Record excerpts:
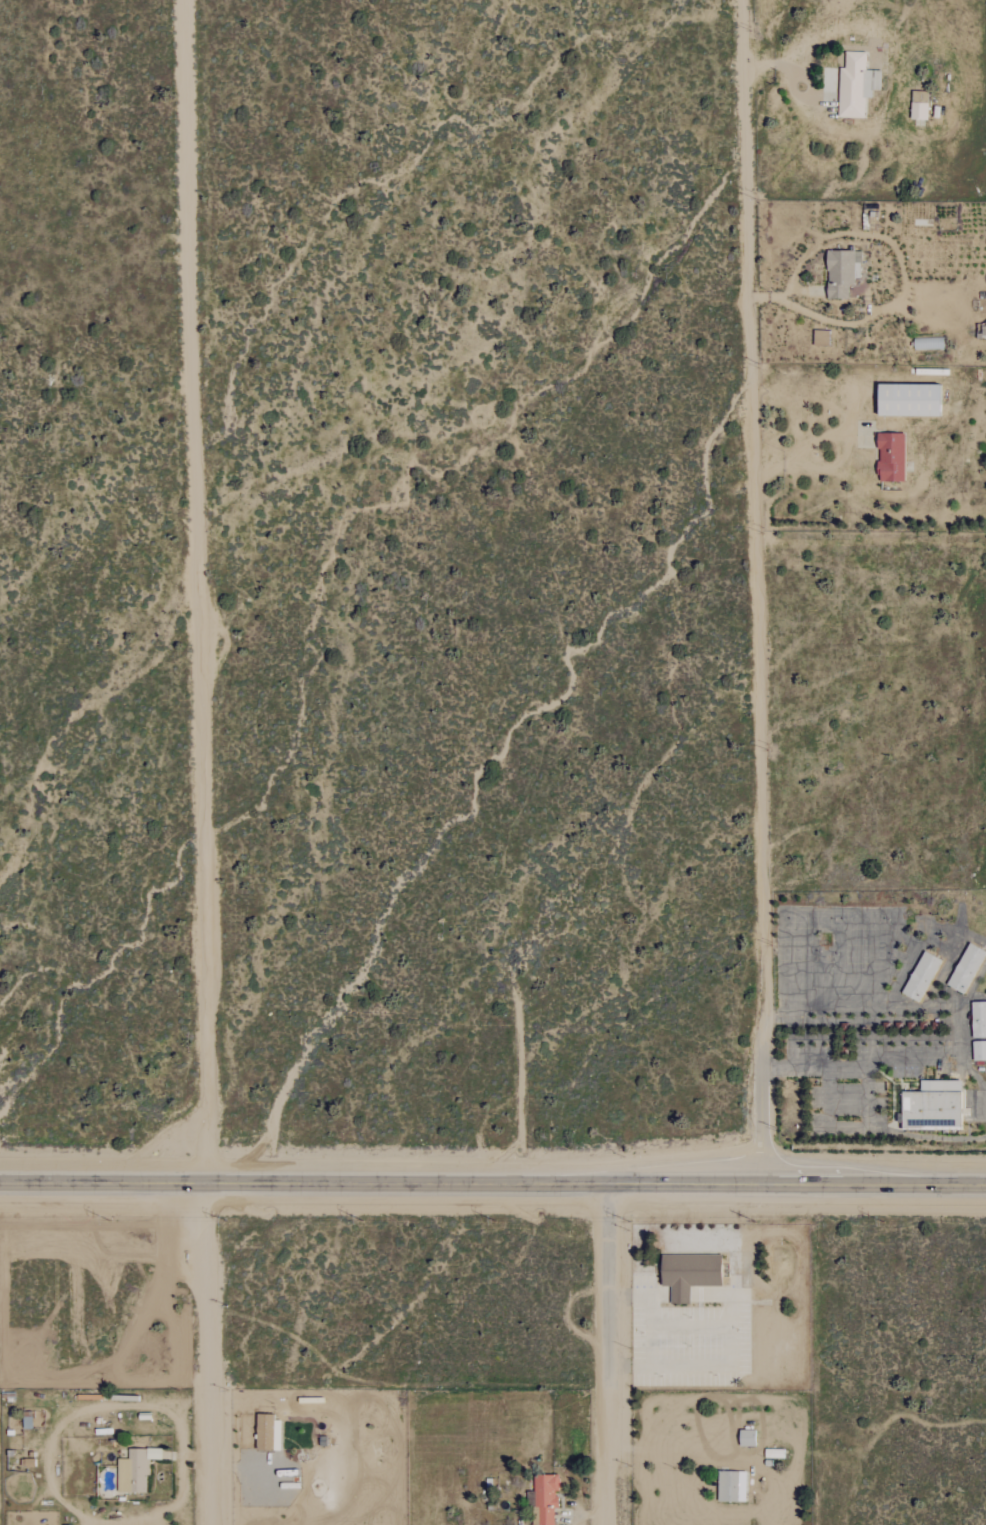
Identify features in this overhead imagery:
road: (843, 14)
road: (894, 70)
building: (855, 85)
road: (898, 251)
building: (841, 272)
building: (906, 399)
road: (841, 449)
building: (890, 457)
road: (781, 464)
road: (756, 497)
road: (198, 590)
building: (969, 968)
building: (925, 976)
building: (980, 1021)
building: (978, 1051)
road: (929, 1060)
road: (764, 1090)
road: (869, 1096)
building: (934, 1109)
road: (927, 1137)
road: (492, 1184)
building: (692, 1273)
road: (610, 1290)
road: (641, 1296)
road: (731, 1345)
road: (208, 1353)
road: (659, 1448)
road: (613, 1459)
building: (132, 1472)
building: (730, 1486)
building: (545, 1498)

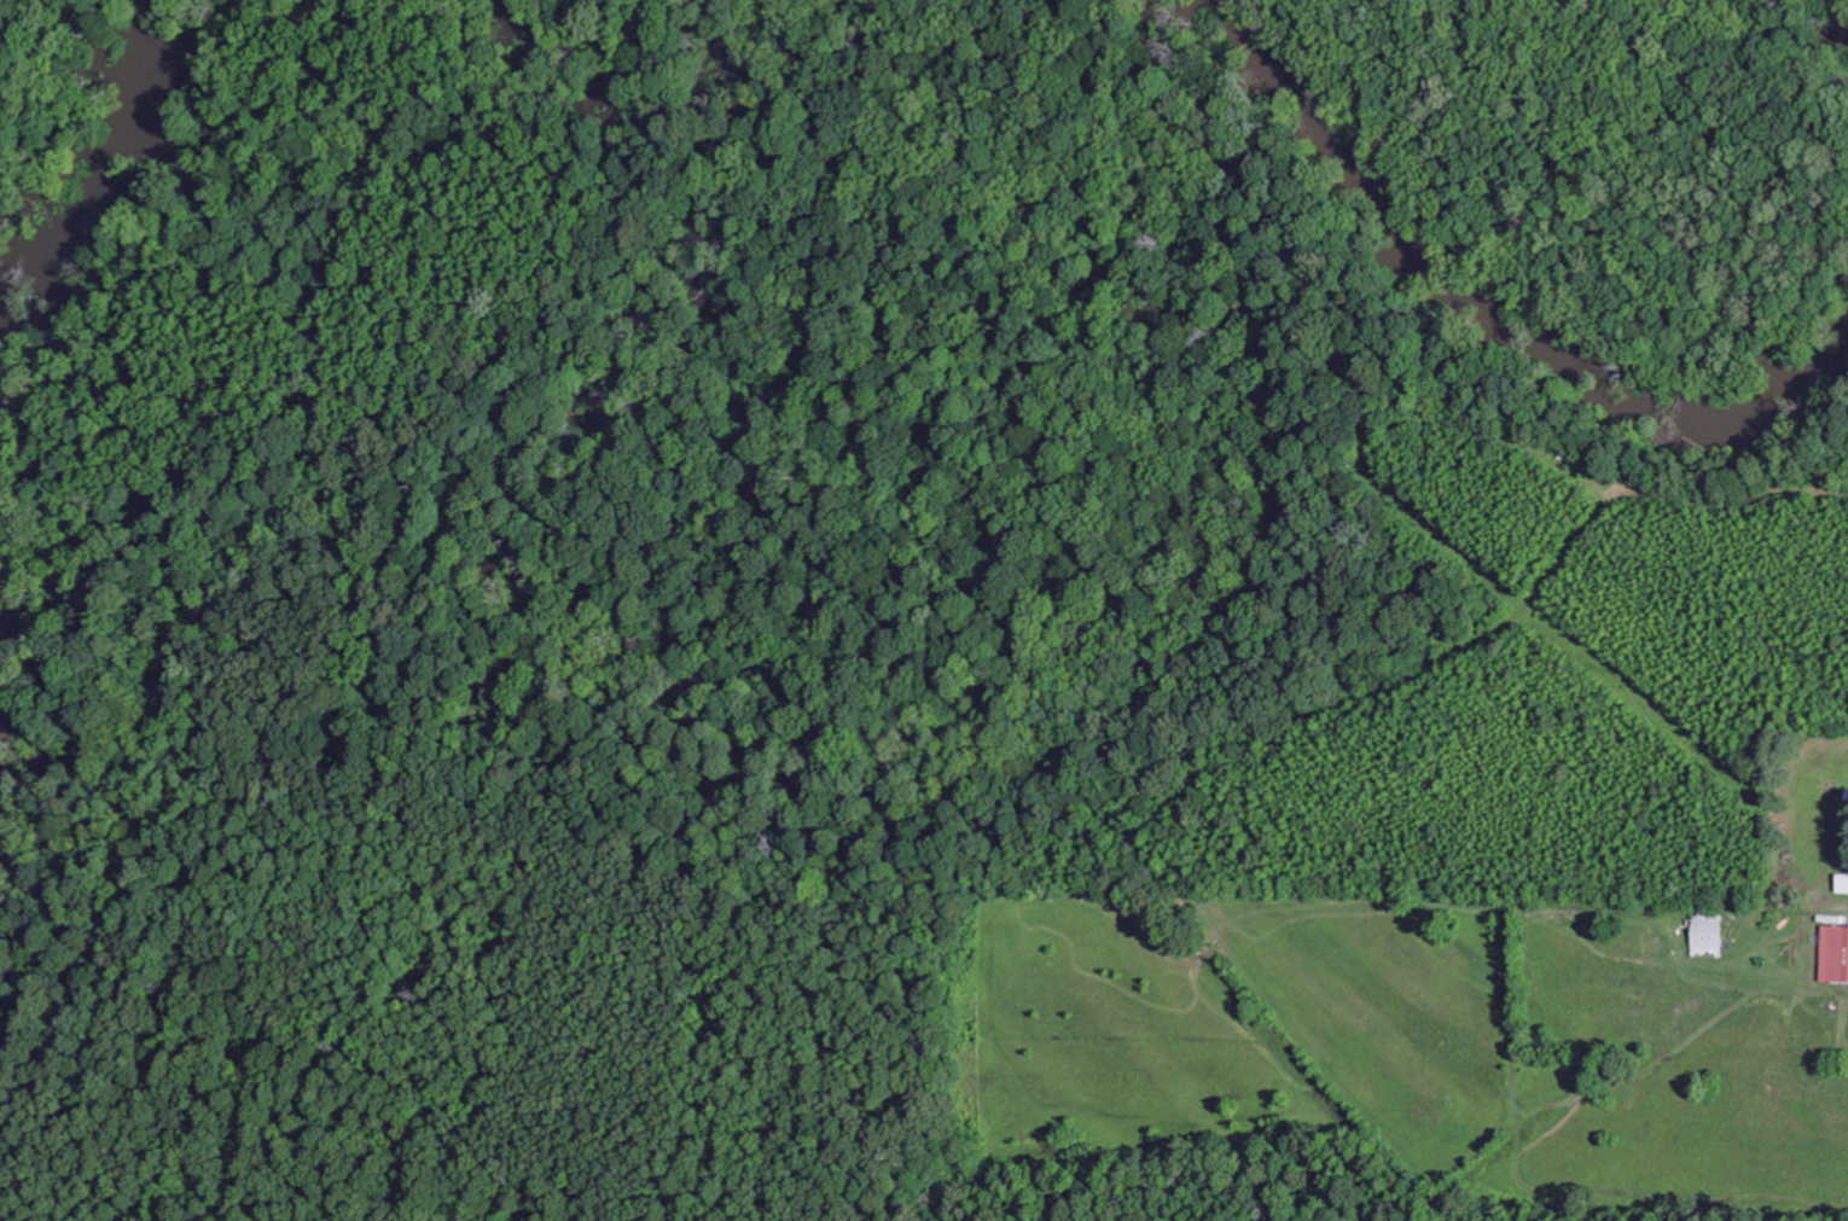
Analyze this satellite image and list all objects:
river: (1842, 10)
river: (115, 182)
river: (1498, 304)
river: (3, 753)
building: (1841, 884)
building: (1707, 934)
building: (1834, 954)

Task to complete: What you return should be the whole listing, word for word, without its pictures.

Solution for this exercise:
Identify features in this overhead imagery:
road: (843, 14)
road: (894, 70)
building: (855, 85)
road: (898, 251)
building: (841, 272)
building: (906, 399)
road: (841, 449)
building: (890, 457)
road: (781, 464)
road: (756, 497)
road: (198, 590)
building: (969, 968)
building: (925, 976)
building: (980, 1021)
building: (978, 1051)
road: (929, 1060)
road: (764, 1090)
road: (869, 1096)
building: (934, 1109)
road: (927, 1137)
road: (492, 1184)
building: (692, 1273)
road: (610, 1290)
road: (641, 1296)
road: (731, 1345)
road: (208, 1353)
road: (659, 1448)
road: (613, 1459)
building: (132, 1472)
building: (730, 1486)
building: (545, 1498)

Analyze this satellite image and list all objects:
river: (1842, 10)
river: (115, 182)
river: (1498, 304)
river: (3, 753)
building: (1841, 884)
building: (1707, 934)
building: (1834, 954)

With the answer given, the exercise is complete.